TASK DATA
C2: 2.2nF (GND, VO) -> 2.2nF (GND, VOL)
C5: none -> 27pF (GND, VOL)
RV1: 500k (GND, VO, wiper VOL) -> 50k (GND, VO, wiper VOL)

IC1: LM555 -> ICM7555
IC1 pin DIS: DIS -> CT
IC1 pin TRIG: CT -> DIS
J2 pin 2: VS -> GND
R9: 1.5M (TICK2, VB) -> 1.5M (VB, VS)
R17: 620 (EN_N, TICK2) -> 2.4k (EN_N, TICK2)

WHAT IS BEING ASKED
Go to the line containing "R9: 1.5M (TICK2, VB) -> 1.5M (VB, VS)" in the listing. Print it and every line through the last one, exactly and with nothing more.

ANSWER BOX
R9: 1.5M (TICK2, VB) -> 1.5M (VB, VS)
R17: 620 (EN_N, TICK2) -> 2.4k (EN_N, TICK2)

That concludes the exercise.